▶ [WHAT IS NEEDED]: With the line containing "U2 pin OB: NET19 -> NET13" as the start and the line containing "L1: 2.2mH (GND, N014) -> 2.2mH (GND, N005)" as the end, transcribe that span of the entries below exactly, including both.
============================================================
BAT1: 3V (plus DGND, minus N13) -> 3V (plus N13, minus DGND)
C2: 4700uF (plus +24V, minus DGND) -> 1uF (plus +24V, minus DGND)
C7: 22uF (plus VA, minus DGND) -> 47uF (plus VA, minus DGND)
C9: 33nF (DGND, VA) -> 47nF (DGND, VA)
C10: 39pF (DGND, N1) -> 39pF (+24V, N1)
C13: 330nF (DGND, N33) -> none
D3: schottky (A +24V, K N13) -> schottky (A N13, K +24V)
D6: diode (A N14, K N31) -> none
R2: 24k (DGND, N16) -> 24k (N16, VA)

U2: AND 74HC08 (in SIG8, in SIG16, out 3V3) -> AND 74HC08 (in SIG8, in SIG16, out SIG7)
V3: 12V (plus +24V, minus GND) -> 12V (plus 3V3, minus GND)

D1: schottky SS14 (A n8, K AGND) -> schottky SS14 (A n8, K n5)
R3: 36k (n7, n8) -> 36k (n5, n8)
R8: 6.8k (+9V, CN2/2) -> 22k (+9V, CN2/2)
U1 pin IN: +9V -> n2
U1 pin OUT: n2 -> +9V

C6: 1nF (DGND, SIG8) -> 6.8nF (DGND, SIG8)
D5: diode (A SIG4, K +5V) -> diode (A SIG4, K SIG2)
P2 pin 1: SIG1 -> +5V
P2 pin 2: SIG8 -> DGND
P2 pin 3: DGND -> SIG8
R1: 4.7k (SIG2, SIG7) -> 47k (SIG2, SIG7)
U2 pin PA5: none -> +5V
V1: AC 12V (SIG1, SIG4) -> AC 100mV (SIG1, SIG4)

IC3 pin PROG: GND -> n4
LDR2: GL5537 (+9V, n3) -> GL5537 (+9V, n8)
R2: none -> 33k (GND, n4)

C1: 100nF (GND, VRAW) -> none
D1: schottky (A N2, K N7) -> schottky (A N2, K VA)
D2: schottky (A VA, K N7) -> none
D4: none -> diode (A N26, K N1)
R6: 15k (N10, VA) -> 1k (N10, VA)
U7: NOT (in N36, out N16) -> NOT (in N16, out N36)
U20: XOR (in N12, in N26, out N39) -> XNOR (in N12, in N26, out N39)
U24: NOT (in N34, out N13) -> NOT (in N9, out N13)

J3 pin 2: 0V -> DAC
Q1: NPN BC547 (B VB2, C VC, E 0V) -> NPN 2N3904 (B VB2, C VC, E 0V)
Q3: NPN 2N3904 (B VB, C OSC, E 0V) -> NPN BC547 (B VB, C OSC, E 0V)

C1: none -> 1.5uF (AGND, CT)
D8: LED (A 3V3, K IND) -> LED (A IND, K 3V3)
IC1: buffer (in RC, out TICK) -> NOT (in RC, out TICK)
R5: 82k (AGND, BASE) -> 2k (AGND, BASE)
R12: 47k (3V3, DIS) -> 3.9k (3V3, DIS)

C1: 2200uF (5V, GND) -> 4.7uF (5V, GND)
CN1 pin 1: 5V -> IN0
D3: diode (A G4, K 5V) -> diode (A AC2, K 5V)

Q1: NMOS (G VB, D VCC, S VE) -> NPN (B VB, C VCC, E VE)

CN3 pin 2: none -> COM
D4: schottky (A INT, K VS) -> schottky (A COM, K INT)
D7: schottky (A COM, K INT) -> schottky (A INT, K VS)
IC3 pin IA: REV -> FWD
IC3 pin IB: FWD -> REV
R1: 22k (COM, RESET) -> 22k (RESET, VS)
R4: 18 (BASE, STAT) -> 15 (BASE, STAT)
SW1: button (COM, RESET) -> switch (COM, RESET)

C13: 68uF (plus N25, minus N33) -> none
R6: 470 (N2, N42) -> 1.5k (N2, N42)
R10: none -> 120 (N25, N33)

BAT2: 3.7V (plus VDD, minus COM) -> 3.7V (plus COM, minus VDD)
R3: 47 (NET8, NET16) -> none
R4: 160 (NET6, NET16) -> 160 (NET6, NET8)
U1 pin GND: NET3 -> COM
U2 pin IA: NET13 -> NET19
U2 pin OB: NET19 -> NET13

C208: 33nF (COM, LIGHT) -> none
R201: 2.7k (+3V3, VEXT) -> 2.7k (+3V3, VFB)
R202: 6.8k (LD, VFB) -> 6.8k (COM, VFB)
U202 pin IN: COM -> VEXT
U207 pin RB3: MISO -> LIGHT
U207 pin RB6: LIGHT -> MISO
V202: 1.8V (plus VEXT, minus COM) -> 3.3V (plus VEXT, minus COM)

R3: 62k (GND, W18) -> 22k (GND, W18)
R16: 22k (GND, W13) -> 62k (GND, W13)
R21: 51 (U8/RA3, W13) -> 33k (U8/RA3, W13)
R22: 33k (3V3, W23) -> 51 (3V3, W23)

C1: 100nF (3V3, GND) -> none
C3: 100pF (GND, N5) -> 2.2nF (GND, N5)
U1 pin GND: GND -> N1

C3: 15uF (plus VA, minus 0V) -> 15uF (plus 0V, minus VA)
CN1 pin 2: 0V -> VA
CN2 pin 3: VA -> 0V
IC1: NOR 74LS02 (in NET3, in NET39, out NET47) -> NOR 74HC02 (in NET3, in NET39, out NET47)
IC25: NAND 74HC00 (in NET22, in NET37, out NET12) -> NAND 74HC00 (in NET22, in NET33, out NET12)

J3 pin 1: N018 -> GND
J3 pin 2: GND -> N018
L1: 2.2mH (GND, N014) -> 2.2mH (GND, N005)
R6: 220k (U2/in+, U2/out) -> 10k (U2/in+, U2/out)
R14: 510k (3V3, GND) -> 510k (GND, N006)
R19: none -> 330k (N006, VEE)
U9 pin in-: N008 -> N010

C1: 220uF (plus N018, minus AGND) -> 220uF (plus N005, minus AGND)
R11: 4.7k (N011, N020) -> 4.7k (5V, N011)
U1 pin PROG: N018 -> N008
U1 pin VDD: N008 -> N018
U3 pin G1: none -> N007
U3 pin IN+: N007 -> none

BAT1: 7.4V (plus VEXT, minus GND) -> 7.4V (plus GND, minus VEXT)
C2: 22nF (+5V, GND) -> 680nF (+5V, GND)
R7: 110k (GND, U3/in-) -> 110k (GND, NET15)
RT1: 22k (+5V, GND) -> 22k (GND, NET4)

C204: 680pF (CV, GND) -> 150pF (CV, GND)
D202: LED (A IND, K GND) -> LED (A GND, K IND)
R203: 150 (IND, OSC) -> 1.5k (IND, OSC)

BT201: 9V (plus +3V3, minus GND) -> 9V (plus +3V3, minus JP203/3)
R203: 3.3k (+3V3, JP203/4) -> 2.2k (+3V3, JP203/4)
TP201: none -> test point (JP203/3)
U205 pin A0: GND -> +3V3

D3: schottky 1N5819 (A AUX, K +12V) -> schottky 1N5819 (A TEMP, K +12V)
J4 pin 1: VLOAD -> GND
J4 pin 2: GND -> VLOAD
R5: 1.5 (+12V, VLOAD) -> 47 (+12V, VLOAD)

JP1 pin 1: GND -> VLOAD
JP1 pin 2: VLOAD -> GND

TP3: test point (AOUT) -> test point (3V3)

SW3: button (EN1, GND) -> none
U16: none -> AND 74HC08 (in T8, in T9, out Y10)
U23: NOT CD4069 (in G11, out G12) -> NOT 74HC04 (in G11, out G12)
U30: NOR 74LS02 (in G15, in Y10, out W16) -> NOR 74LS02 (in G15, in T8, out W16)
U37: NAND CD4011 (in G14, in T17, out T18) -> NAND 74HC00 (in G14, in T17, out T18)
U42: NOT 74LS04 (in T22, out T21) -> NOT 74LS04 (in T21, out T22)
============================================================
▶ [EXERCISE SOLUTION]:
U2 pin OB: NET19 -> NET13

C208: 33nF (COM, LIGHT) -> none
R201: 2.7k (+3V3, VEXT) -> 2.7k (+3V3, VFB)
R202: 6.8k (LD, VFB) -> 6.8k (COM, VFB)
U202 pin IN: COM -> VEXT
U207 pin RB3: MISO -> LIGHT
U207 pin RB6: LIGHT -> MISO
V202: 1.8V (plus VEXT, minus COM) -> 3.3V (plus VEXT, minus COM)

R3: 62k (GND, W18) -> 22k (GND, W18)
R16: 22k (GND, W13) -> 62k (GND, W13)
R21: 51 (U8/RA3, W13) -> 33k (U8/RA3, W13)
R22: 33k (3V3, W23) -> 51 (3V3, W23)

C1: 100nF (3V3, GND) -> none
C3: 100pF (GND, N5) -> 2.2nF (GND, N5)
U1 pin GND: GND -> N1

C3: 15uF (plus VA, minus 0V) -> 15uF (plus 0V, minus VA)
CN1 pin 2: 0V -> VA
CN2 pin 3: VA -> 0V
IC1: NOR 74LS02 (in NET3, in NET39, out NET47) -> NOR 74HC02 (in NET3, in NET39, out NET47)
IC25: NAND 74HC00 (in NET22, in NET37, out NET12) -> NAND 74HC00 (in NET22, in NET33, out NET12)

J3 pin 1: N018 -> GND
J3 pin 2: GND -> N018
L1: 2.2mH (GND, N014) -> 2.2mH (GND, N005)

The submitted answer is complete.